Difference listings
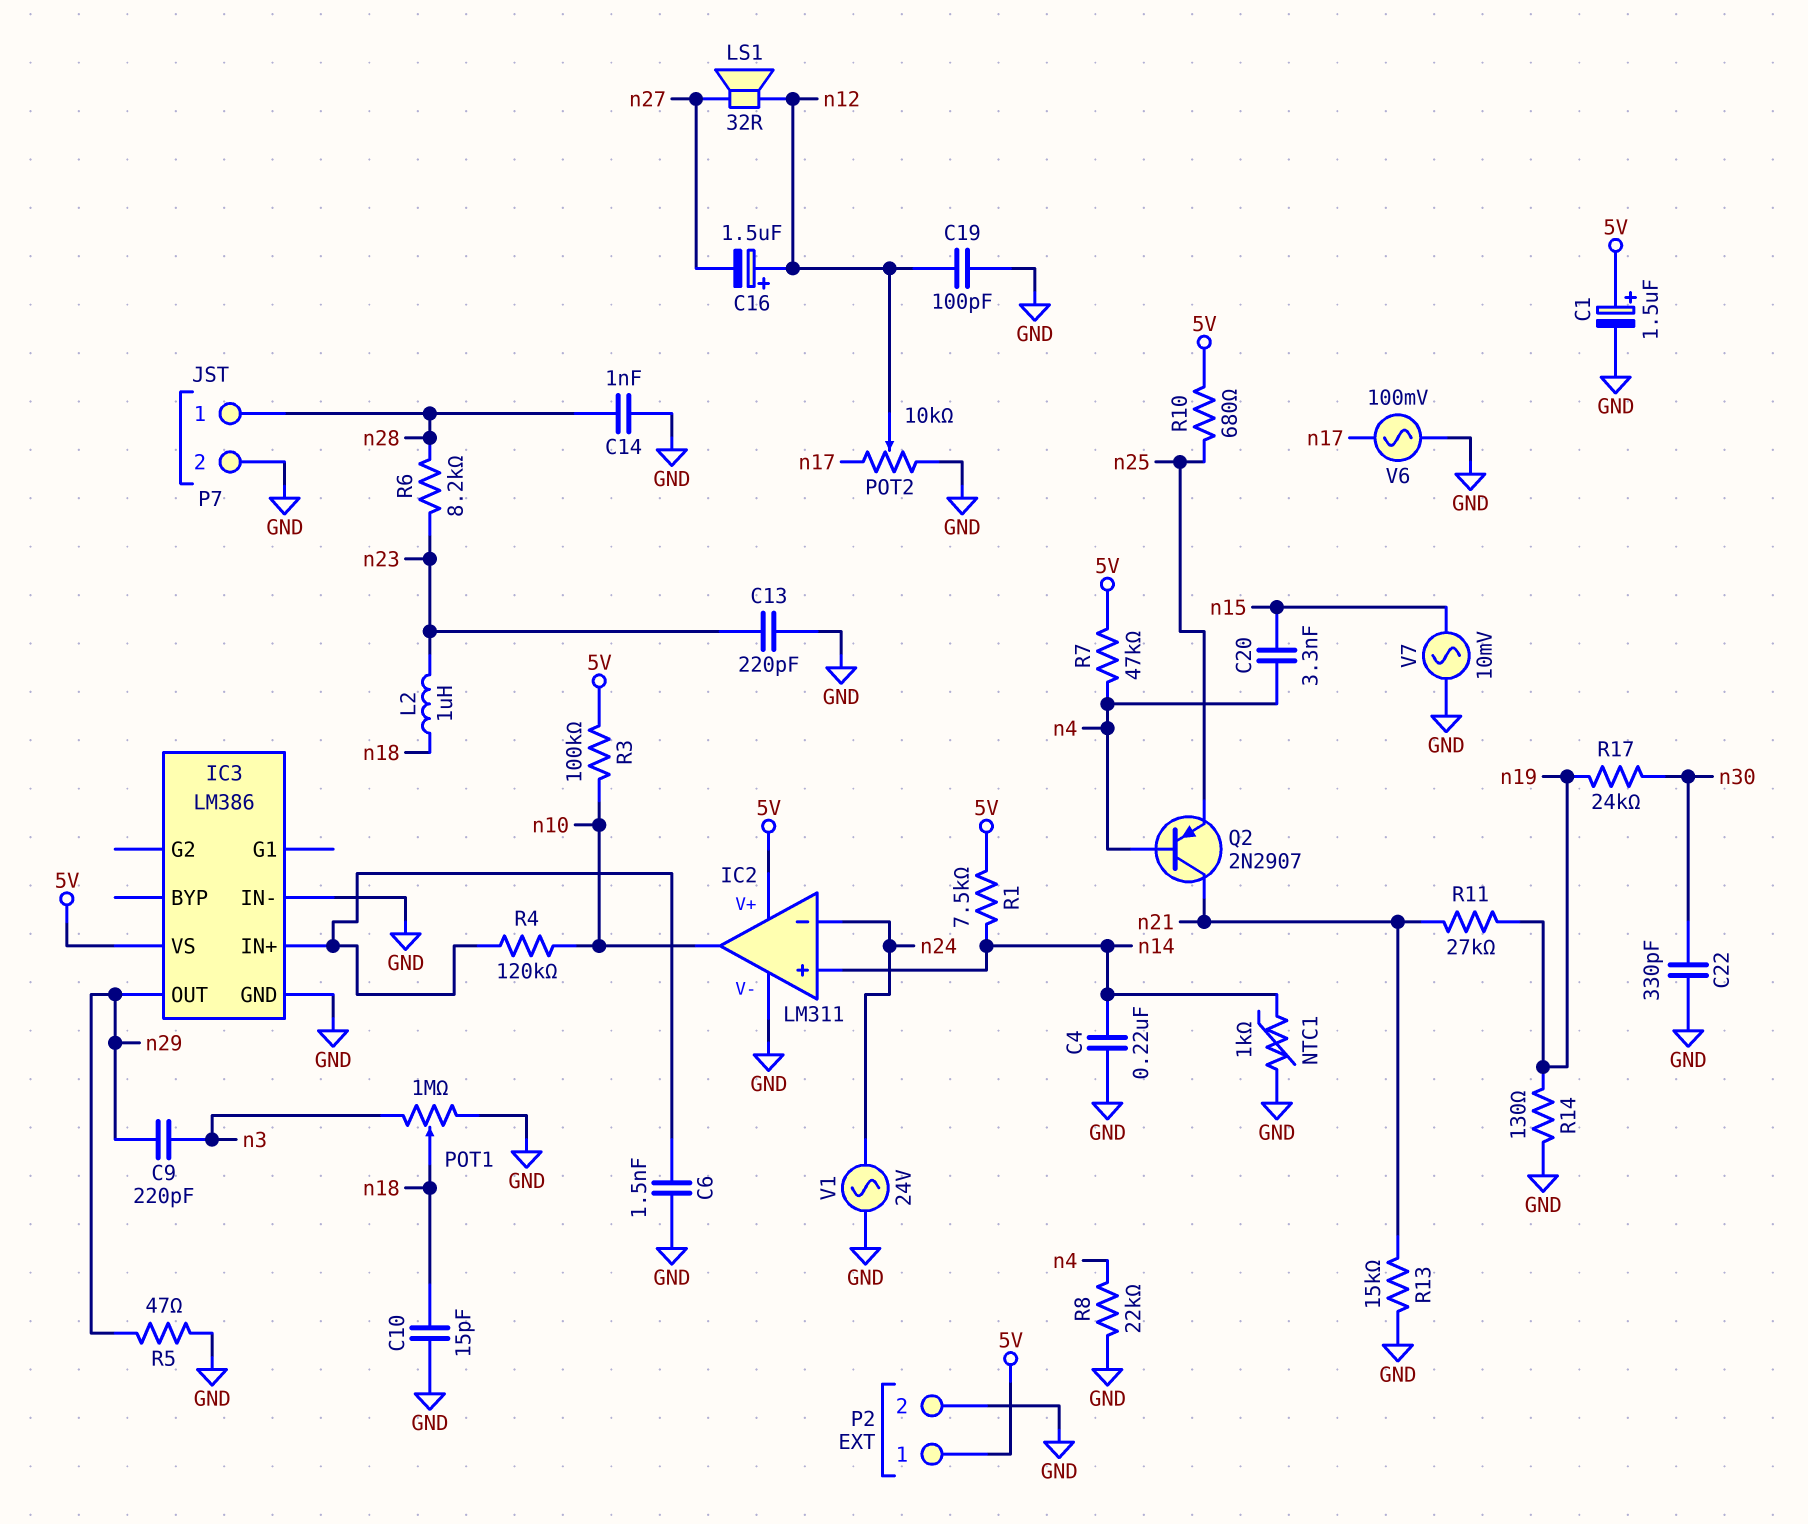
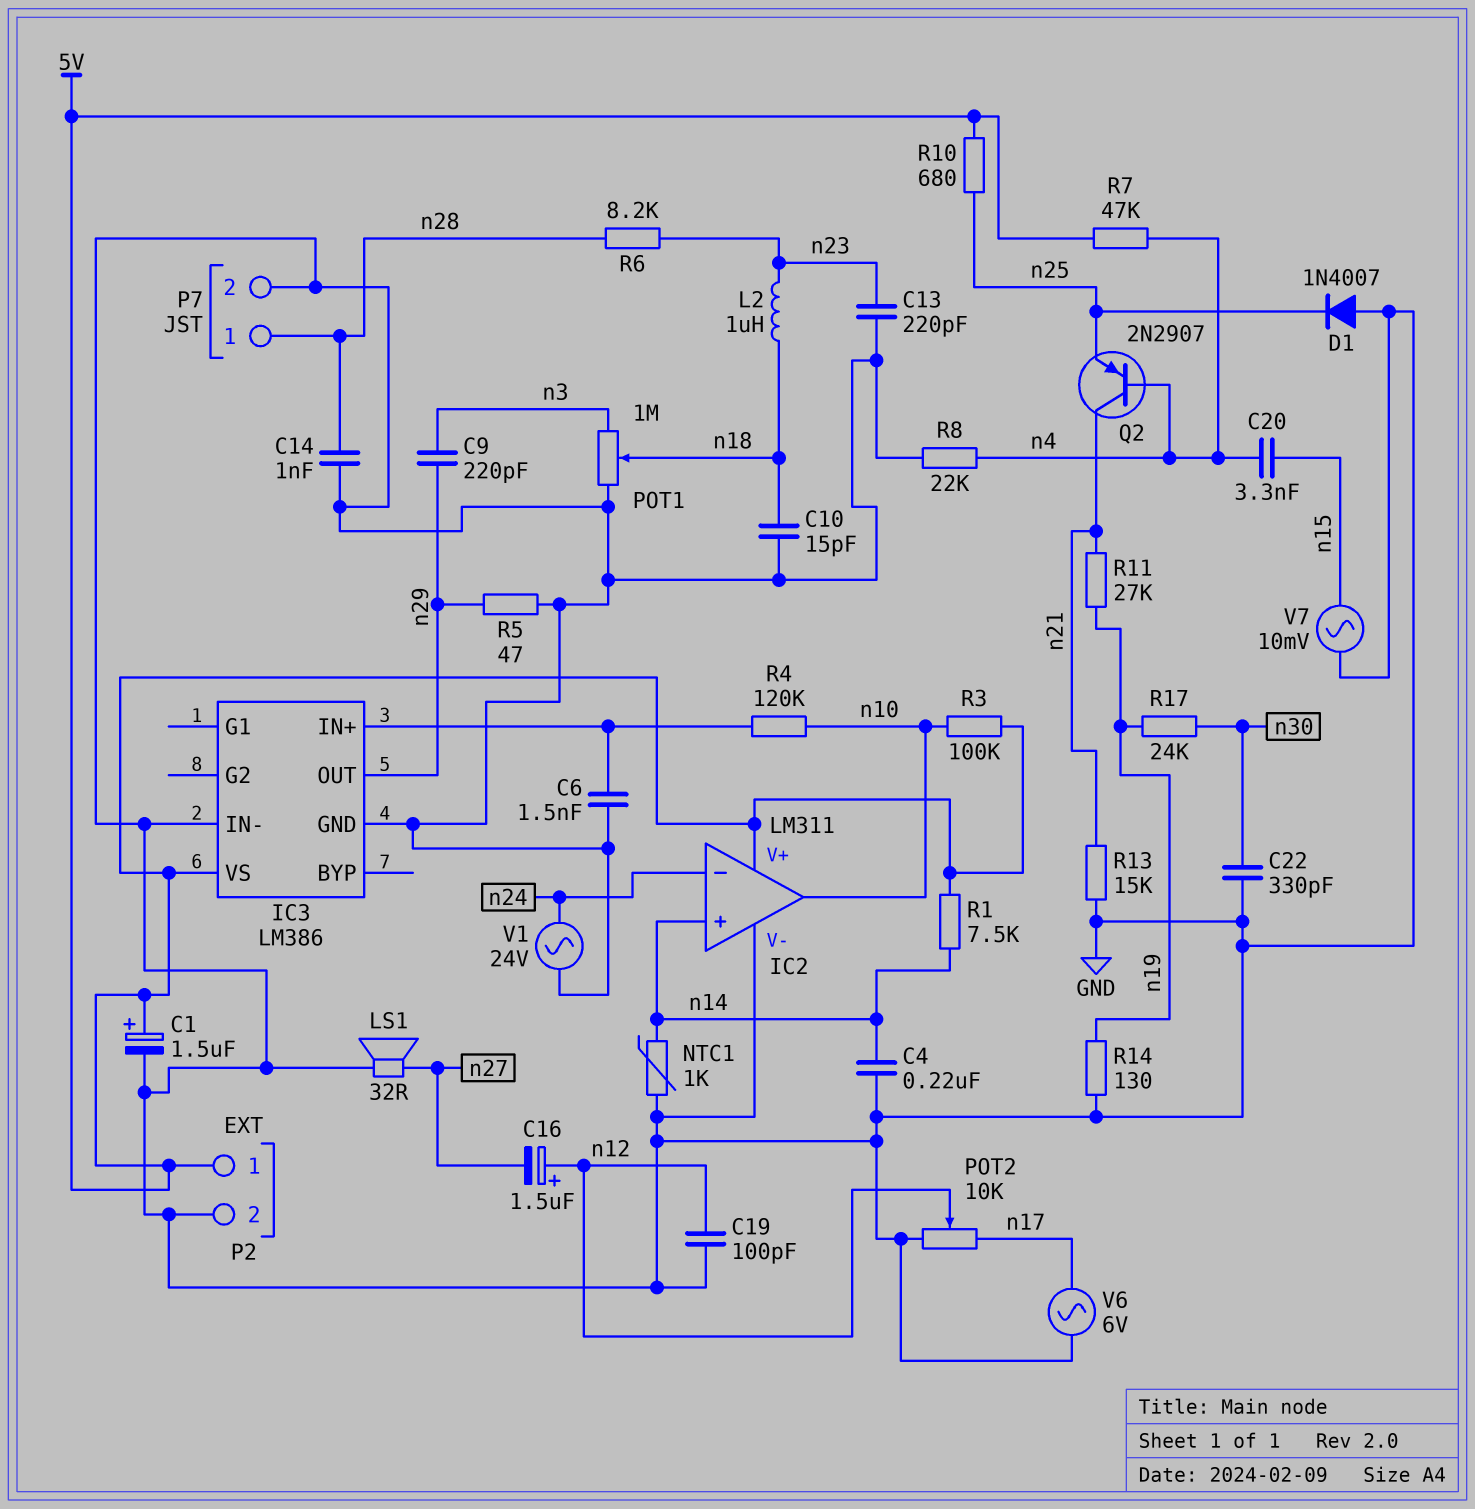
D1: none -> diode 1N4007 (A GND, K n25)
LS1: speaker 32R (n12, n27) -> speaker 32R (GND, n27)
V6: AC 100mV (GND, n17) -> AC 6V (GND, n17)

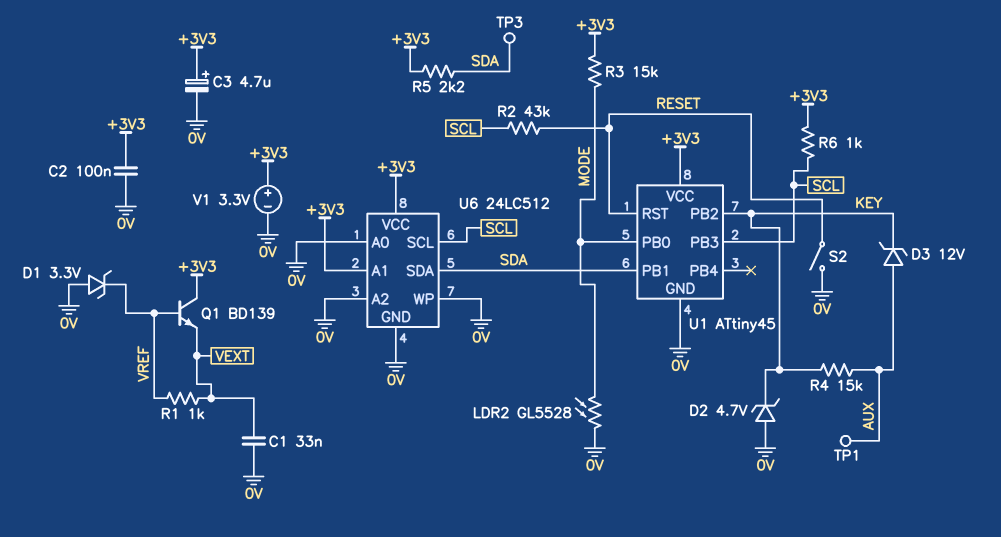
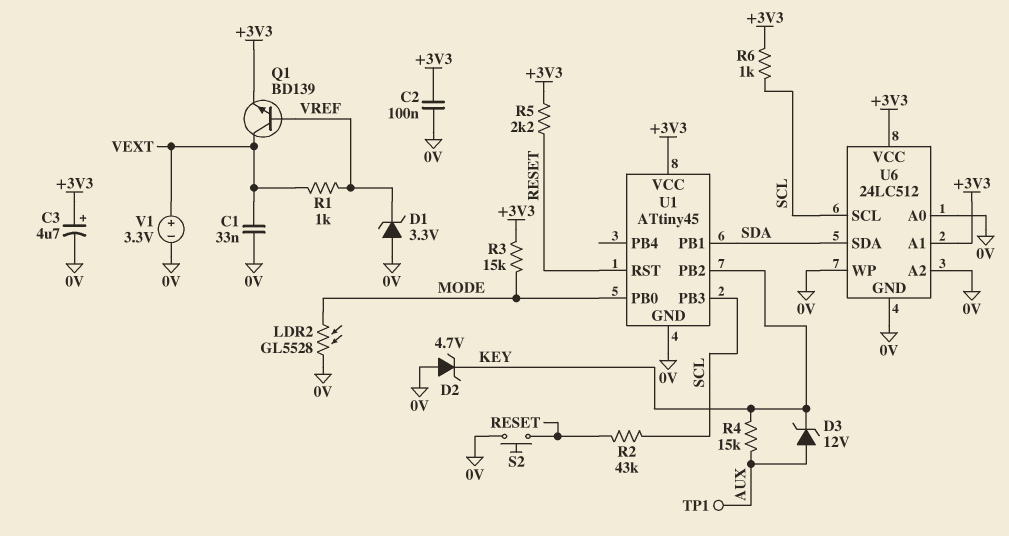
Q1: NPN BD139 (B VREF, C +3V3, E VEXT) -> NPN BD139 (B VREF, C VEXT, E +3V3)
R5: 2.2k (+3V3, SDA) -> 2.2k (+3V3, RESET)
S2: switch (0V, RESET) -> button (0V, RESET)
TP3: test point (SDA) -> none
V1: 3.3V (plus +3V3, minus 0V) -> 3.3V (plus VEXT, minus 0V)

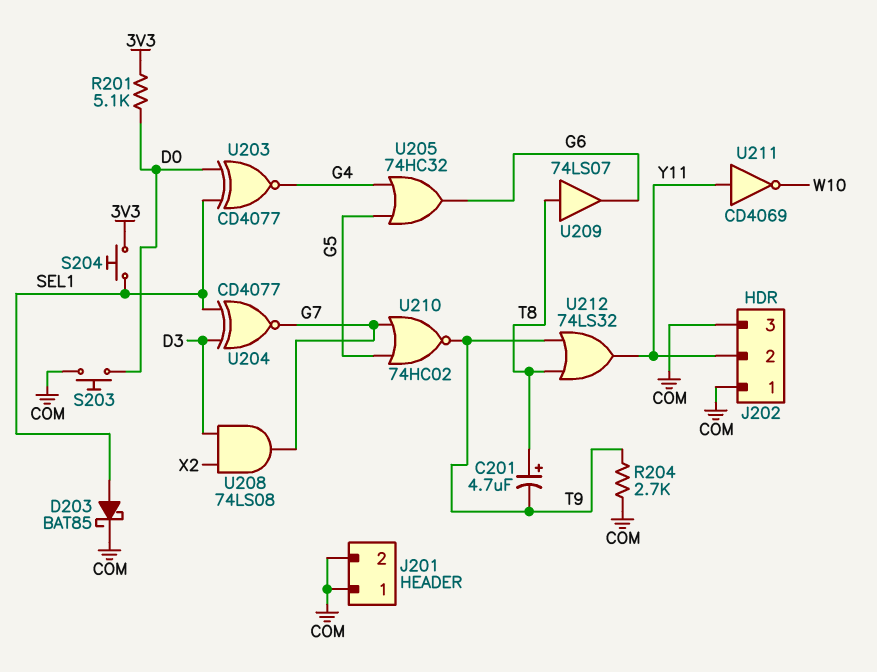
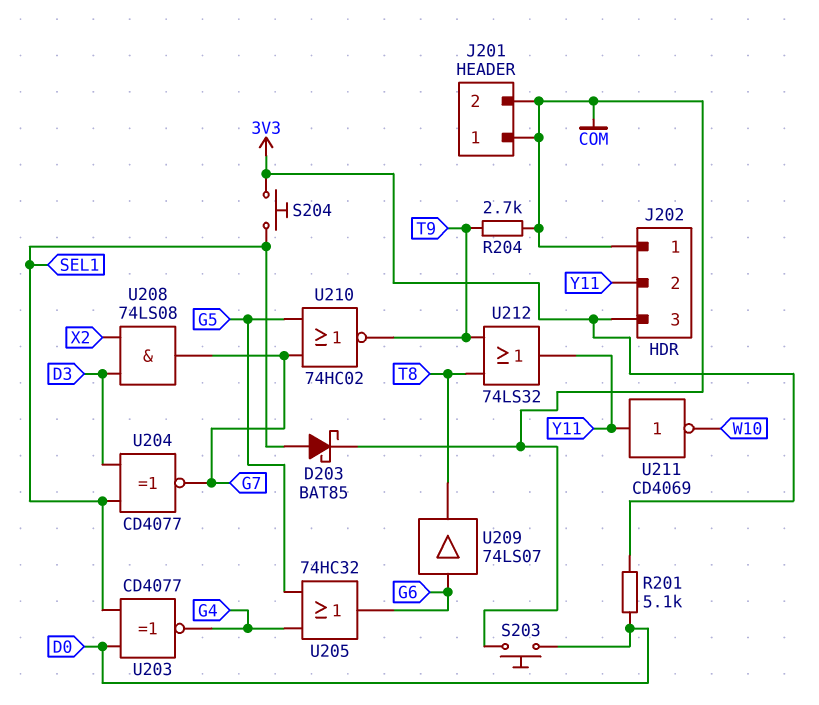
C201: 4.7uF (plus T8, minus T9) -> none
J202 pin 3: COM -> 3V3
U209: buffer 74LS07 (in T8, out G6) -> buffer 74LS07 (in G6, out T8)

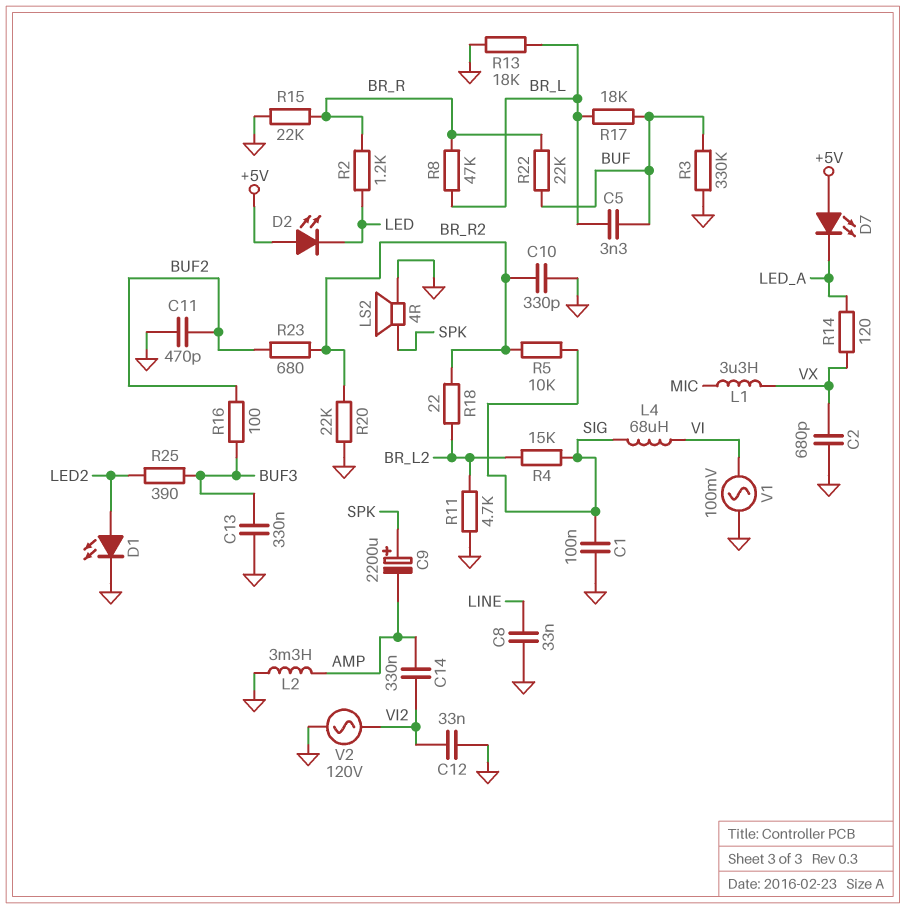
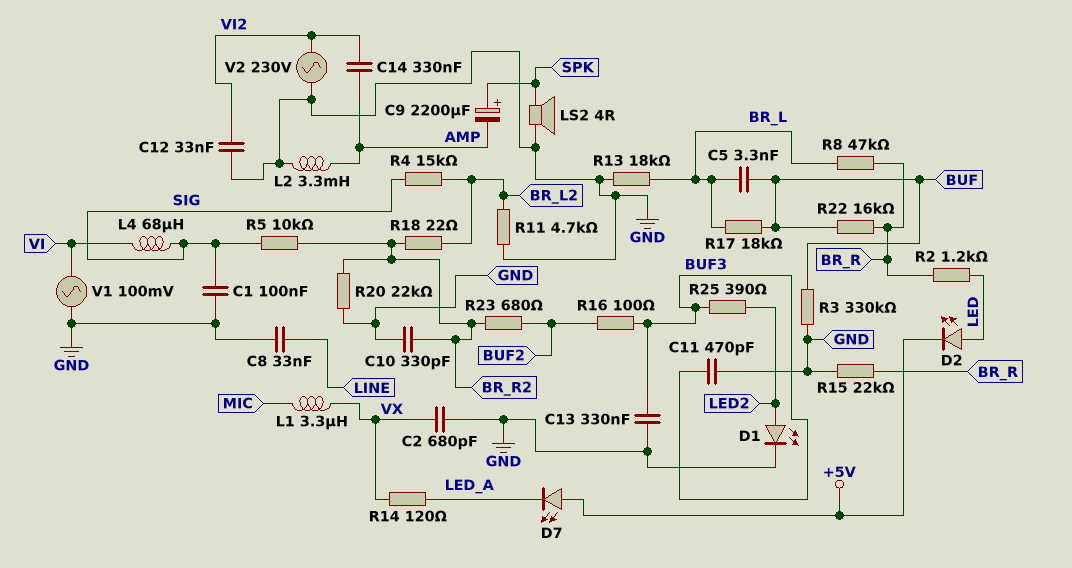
C11: 470pF (BUF2, GND) -> 470pF (BUF3, GND)
D2: LED (A +5V, K LED) -> LED (A LED, K +5V)
R22: 22k (BR_R, BUF) -> 16k (BR_R, BUF)
V2: AC 120V (GND, VI2) -> AC 230V (GND, VI2)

▶ EXERCISE: Would you retype the lines from the line containing "LS1: speaker 32R" to the final line of the entries above, exactly as given and without pictures?

▶ TASK RESULT:
LS1: speaker 32R (n12, n27) -> speaker 32R (GND, n27)
V6: AC 100mV (GND, n17) -> AC 6V (GND, n17)

Q1: NPN BD139 (B VREF, C +3V3, E VEXT) -> NPN BD139 (B VREF, C VEXT, E +3V3)
R5: 2.2k (+3V3, SDA) -> 2.2k (+3V3, RESET)
S2: switch (0V, RESET) -> button (0V, RESET)
TP3: test point (SDA) -> none
V1: 3.3V (plus +3V3, minus 0V) -> 3.3V (plus VEXT, minus 0V)

C201: 4.7uF (plus T8, minus T9) -> none
J202 pin 3: COM -> 3V3
U209: buffer 74LS07 (in T8, out G6) -> buffer 74LS07 (in G6, out T8)

C11: 470pF (BUF2, GND) -> 470pF (BUF3, GND)
D2: LED (A +5V, K LED) -> LED (A LED, K +5V)
R22: 22k (BR_R, BUF) -> 16k (BR_R, BUF)
V2: AC 120V (GND, VI2) -> AC 230V (GND, VI2)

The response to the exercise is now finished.